- PROBLEM DESCRIPTION
Print every entry exactly as written and exclude all images.

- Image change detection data
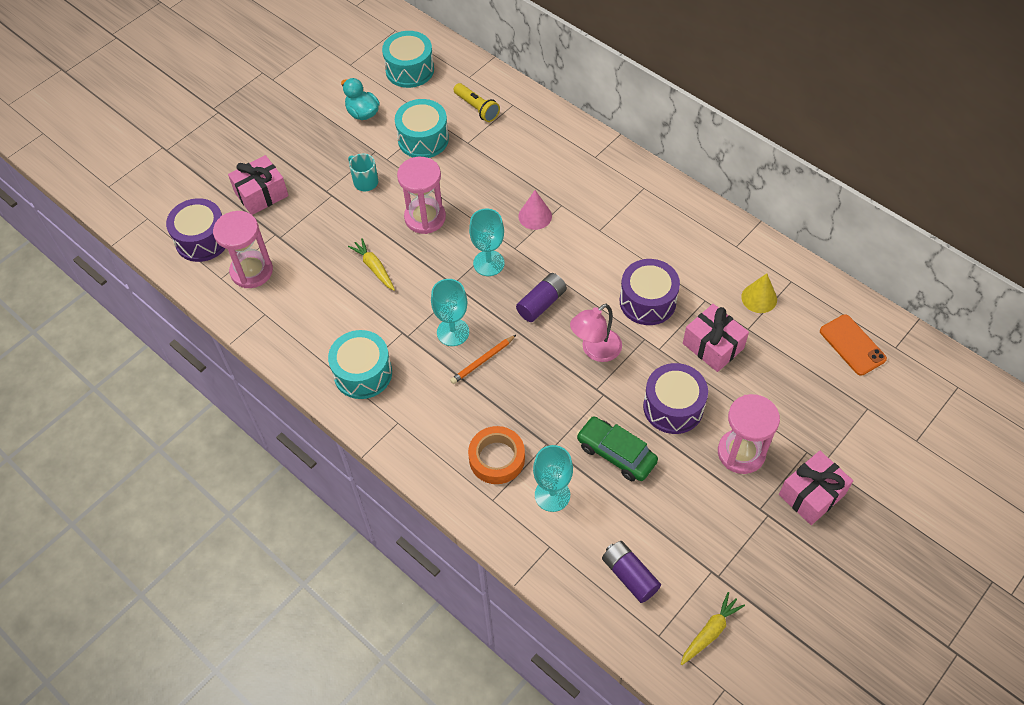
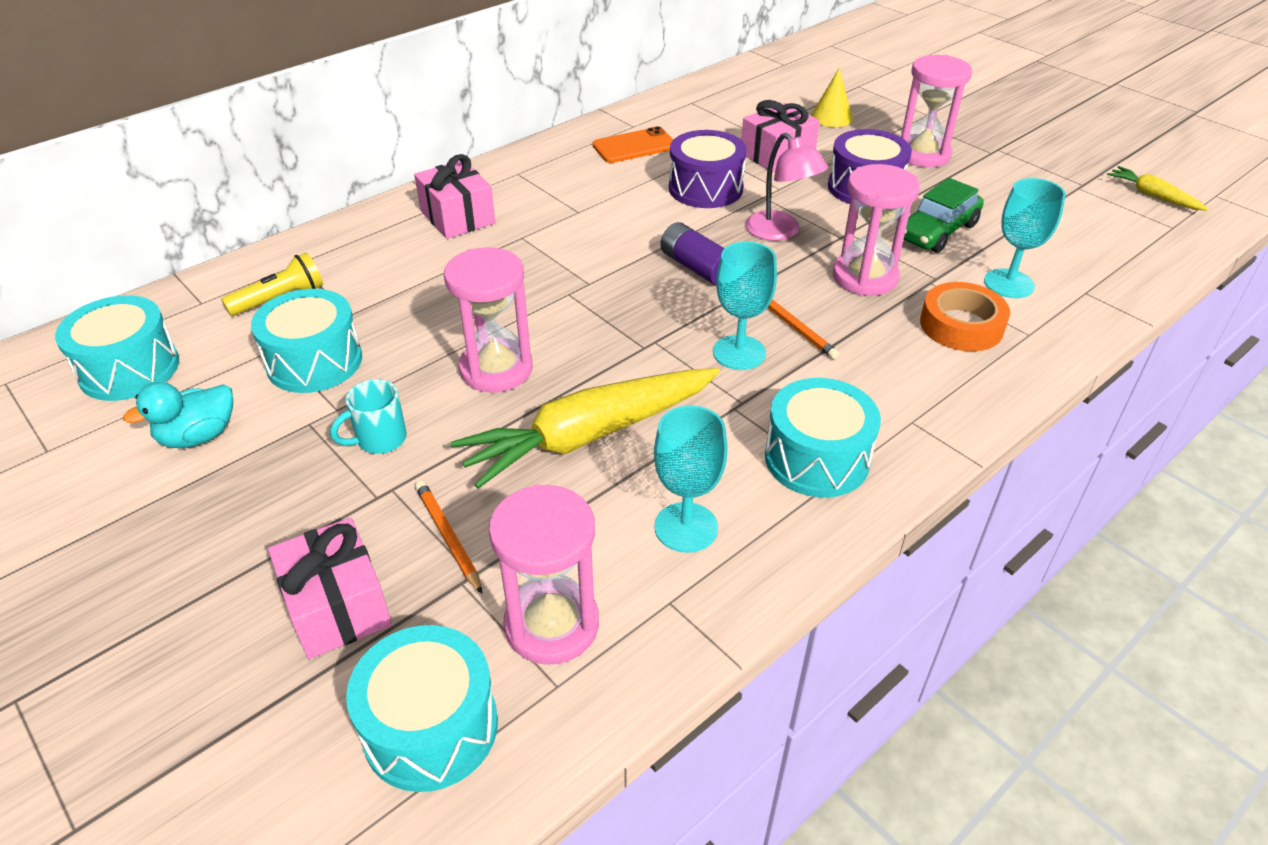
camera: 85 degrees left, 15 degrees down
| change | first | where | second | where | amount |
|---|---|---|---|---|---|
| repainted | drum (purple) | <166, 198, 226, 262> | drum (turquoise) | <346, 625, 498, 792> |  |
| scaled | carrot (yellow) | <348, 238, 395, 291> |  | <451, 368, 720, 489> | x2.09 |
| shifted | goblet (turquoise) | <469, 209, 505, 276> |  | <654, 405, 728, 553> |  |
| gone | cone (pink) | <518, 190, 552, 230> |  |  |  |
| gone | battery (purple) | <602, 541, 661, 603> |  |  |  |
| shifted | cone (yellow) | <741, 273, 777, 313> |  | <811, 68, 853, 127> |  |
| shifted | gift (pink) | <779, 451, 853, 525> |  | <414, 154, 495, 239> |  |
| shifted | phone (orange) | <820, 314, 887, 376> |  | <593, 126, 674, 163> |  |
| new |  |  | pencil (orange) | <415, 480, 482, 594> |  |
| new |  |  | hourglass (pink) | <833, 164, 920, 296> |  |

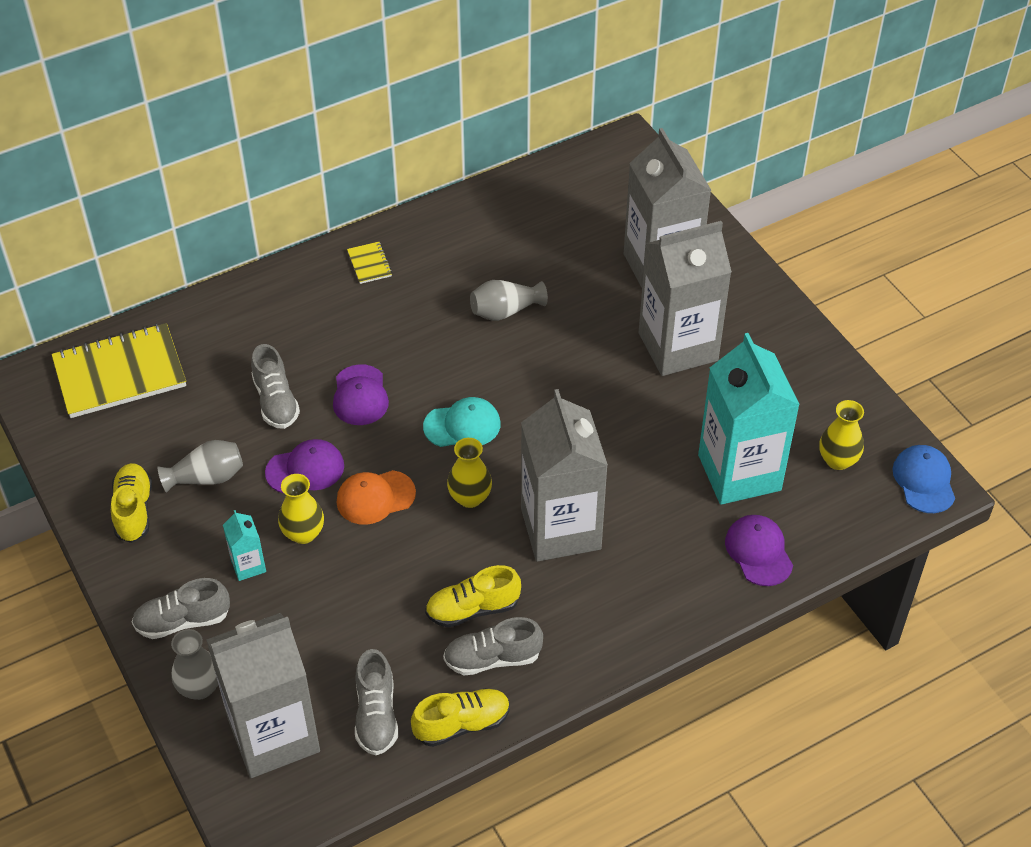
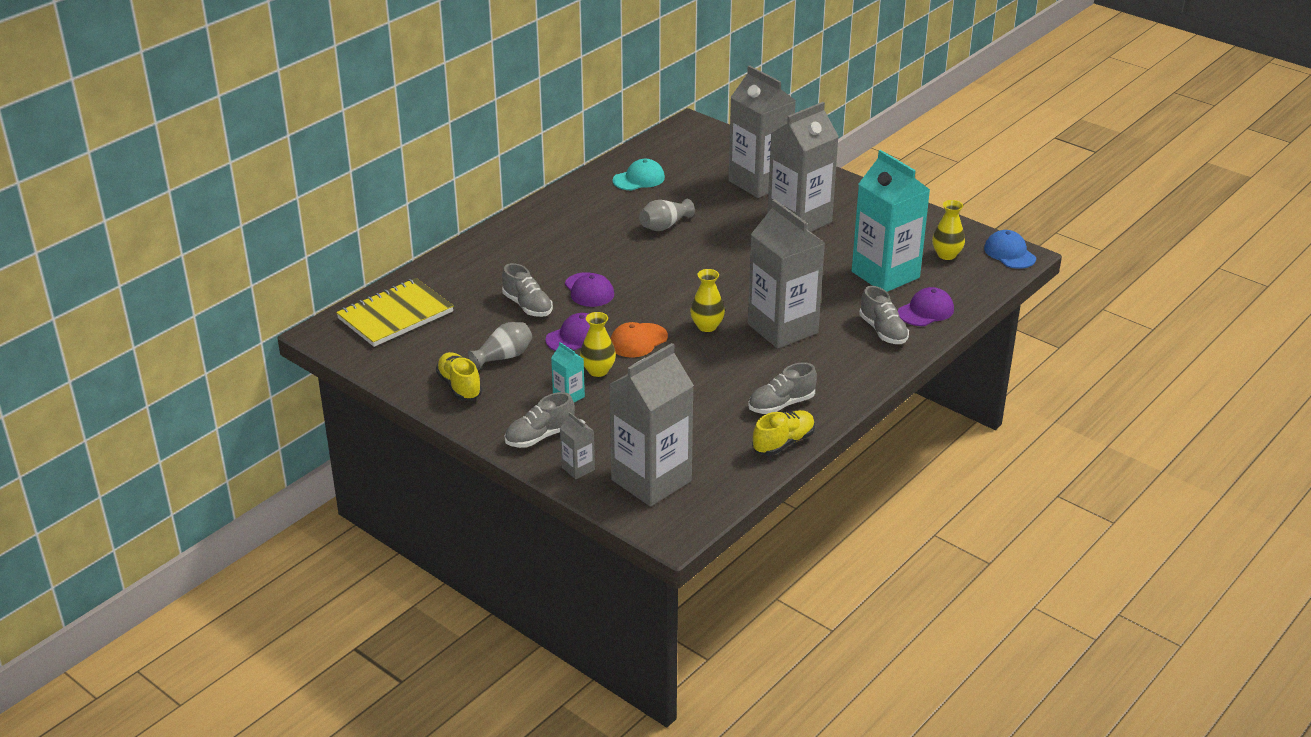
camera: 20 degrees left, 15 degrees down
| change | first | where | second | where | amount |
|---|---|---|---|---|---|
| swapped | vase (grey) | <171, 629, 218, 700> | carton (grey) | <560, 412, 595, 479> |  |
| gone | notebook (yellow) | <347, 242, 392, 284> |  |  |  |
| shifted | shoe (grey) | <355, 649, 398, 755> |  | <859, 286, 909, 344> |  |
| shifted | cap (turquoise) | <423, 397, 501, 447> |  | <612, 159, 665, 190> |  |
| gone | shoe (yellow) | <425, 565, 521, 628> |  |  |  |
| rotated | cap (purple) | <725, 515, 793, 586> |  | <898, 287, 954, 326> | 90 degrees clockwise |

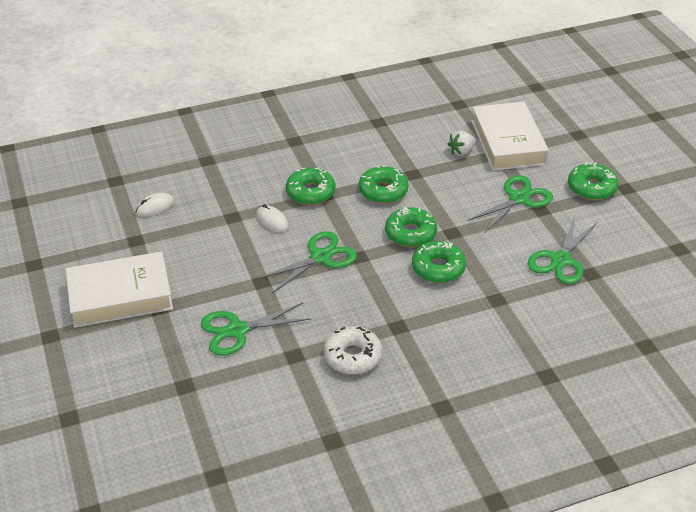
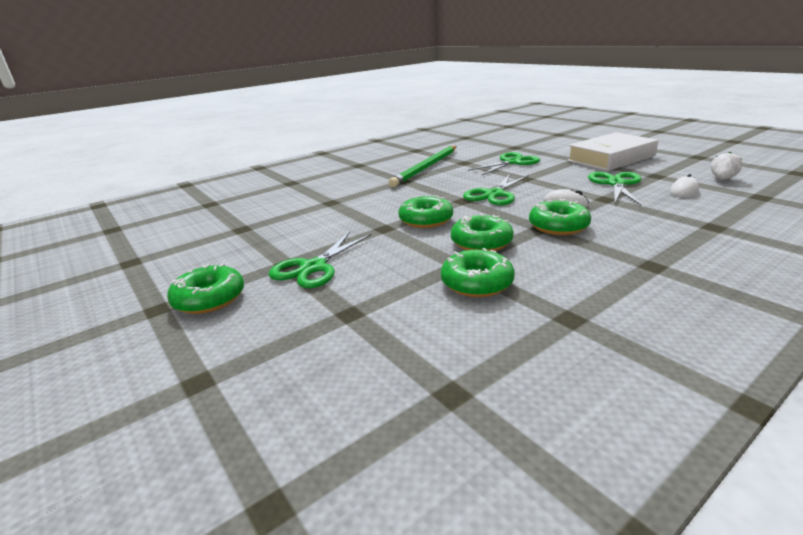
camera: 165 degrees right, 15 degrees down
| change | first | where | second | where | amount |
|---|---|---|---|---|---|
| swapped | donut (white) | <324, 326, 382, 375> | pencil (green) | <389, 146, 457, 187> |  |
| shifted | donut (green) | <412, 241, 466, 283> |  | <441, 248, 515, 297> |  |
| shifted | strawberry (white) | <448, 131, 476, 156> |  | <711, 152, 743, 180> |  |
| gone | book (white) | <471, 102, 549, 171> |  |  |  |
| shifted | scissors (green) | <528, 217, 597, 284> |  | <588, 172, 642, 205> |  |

- OUTPUT OF THE EXERCISE
camera: 85 degrees left, 15 degrees down
| change | first | where | second | where | amount |
|---|---|---|---|---|---|
| repainted | drum (purple) | <166, 198, 226, 262> | drum (turquoise) | <346, 625, 498, 792> |  |
| scaled | carrot (yellow) | <348, 238, 395, 291> |  | <451, 368, 720, 489> | x2.09 |
| shifted | goblet (turquoise) | <469, 209, 505, 276> |  | <654, 405, 728, 553> |  |
| gone | cone (pink) | <518, 190, 552, 230> |  |  |  |
| gone | battery (purple) | <602, 541, 661, 603> |  |  |  |
| shifted | cone (yellow) | <741, 273, 777, 313> |  | <811, 68, 853, 127> |  |
| shifted | gift (pink) | <779, 451, 853, 525> |  | <414, 154, 495, 239> |  |
| shifted | phone (orange) | <820, 314, 887, 376> |  | <593, 126, 674, 163> |  |
| new |  |  | pencil (orange) | <415, 480, 482, 594> |  |
| new |  |  | hourglass (pink) | <833, 164, 920, 296> |  |

camera: 20 degrees left, 15 degrees down
| change | first | where | second | where | amount |
|---|---|---|---|---|---|
| swapped | vase (grey) | <171, 629, 218, 700> | carton (grey) | <560, 412, 595, 479> |  |
| gone | notebook (yellow) | <347, 242, 392, 284> |  |  |  |
| shifted | shoe (grey) | <355, 649, 398, 755> |  | <859, 286, 909, 344> |  |
| shifted | cap (turquoise) | <423, 397, 501, 447> |  | <612, 159, 665, 190> |  |
| gone | shoe (yellow) | <425, 565, 521, 628> |  |  |  |
| rotated | cap (purple) | <725, 515, 793, 586> |  | <898, 287, 954, 326> | 90 degrees clockwise |

camera: 165 degrees right, 15 degrees down
| change | first | where | second | where | amount |
|---|---|---|---|---|---|
| swapped | donut (white) | <324, 326, 382, 375> | pencil (green) | <389, 146, 457, 187> |  |
| shifted | donut (green) | <412, 241, 466, 283> |  | <441, 248, 515, 297> |  |
| shifted | strawberry (white) | <448, 131, 476, 156> |  | <711, 152, 743, 180> |  |
| gone | book (white) | <471, 102, 549, 171> |  |  |  |
| shifted | scissors (green) | <528, 217, 597, 284> |  | <588, 172, 642, 205> |  |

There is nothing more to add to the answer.